**RECORD EXCERPTS**
= Beginning of Section =
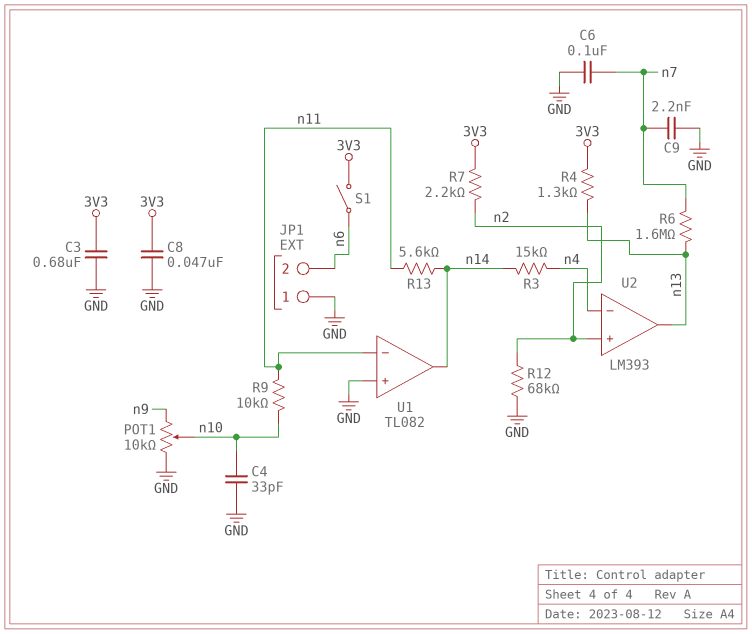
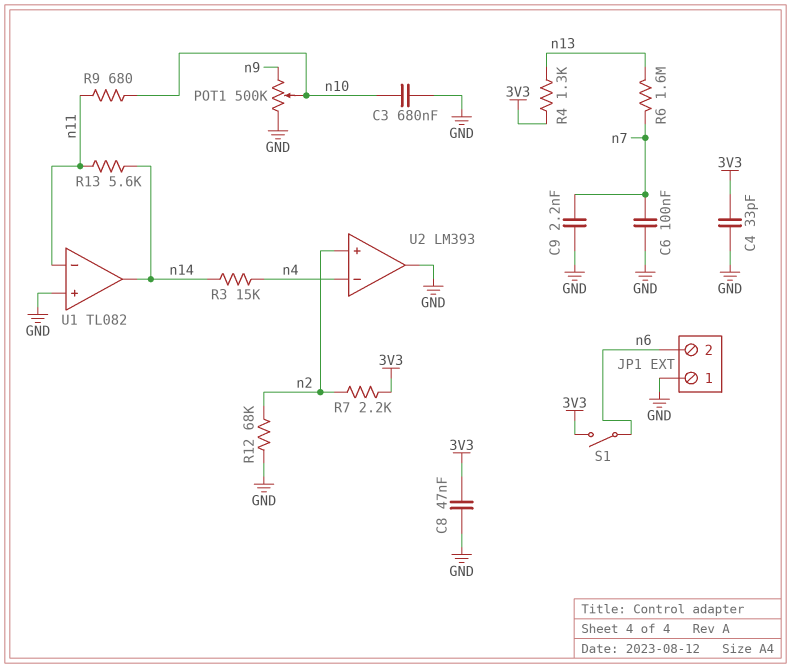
C3: 680nF (3V3, GND) -> 680nF (GND, n10)
C4: 33pF (GND, n10) -> 33pF (3V3, GND)
POT1: 10k (GND, n9, wiper n10) -> 500k (GND, n9, wiper n10)
R9: 10k (n10, n11) -> 680 (n10, n11)
U2 pin out: n13 -> GND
= End of Section =
**WHAT YOU HAVE TO DO**
Every line of the data is to be transcribed exactly, and no picture is to be included.

**ANSWER BOX**
C3: 680nF (3V3, GND) -> 680nF (GND, n10)
C4: 33pF (GND, n10) -> 33pF (3V3, GND)
POT1: 10k (GND, n9, wiper n10) -> 500k (GND, n9, wiper n10)
R9: 10k (n10, n11) -> 680 (n10, n11)
U2 pin out: n13 -> GND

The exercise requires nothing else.